**Supplied material**

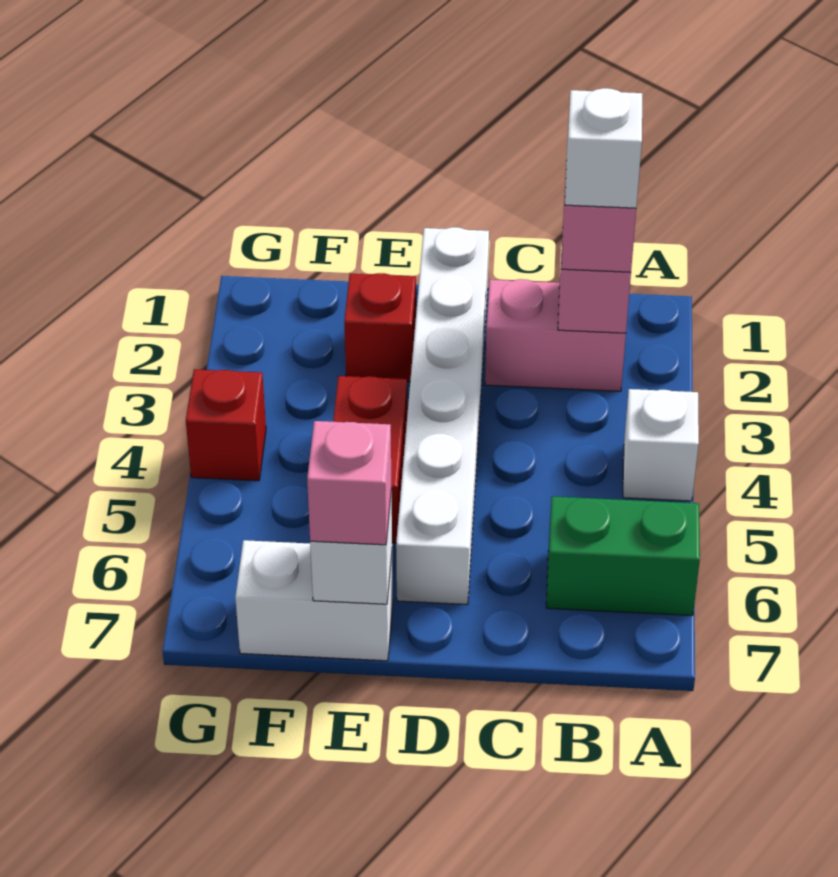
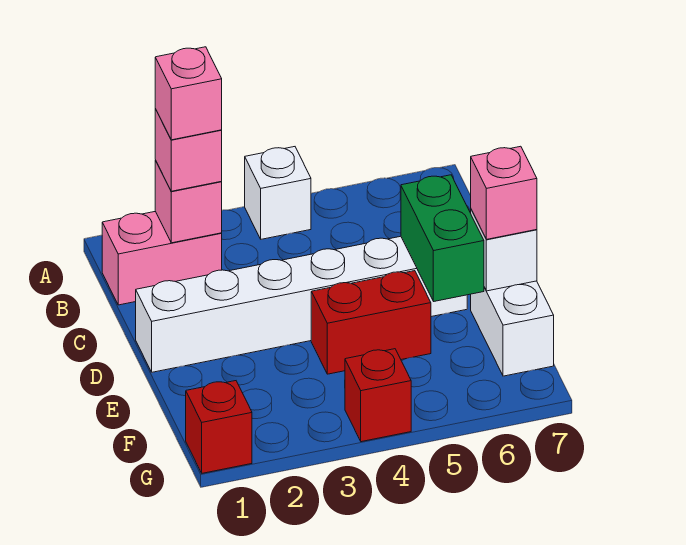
green brick A6:B6 level 1 -> green brick D6:E6 level 2
pink brick B2:C2 level 1 -> pink brick B1:B2 level 1
white brick B2 level 4 -> pink brick B2 level 4
red brick E2 level 1 -> red brick G1 level 1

**Action item**
Lines in the material above that include the string "pink" should be listed.

**Expected answer**
pink brick B2:C2 level 1 -> pink brick B1:B2 level 1
white brick B2 level 4 -> pink brick B2 level 4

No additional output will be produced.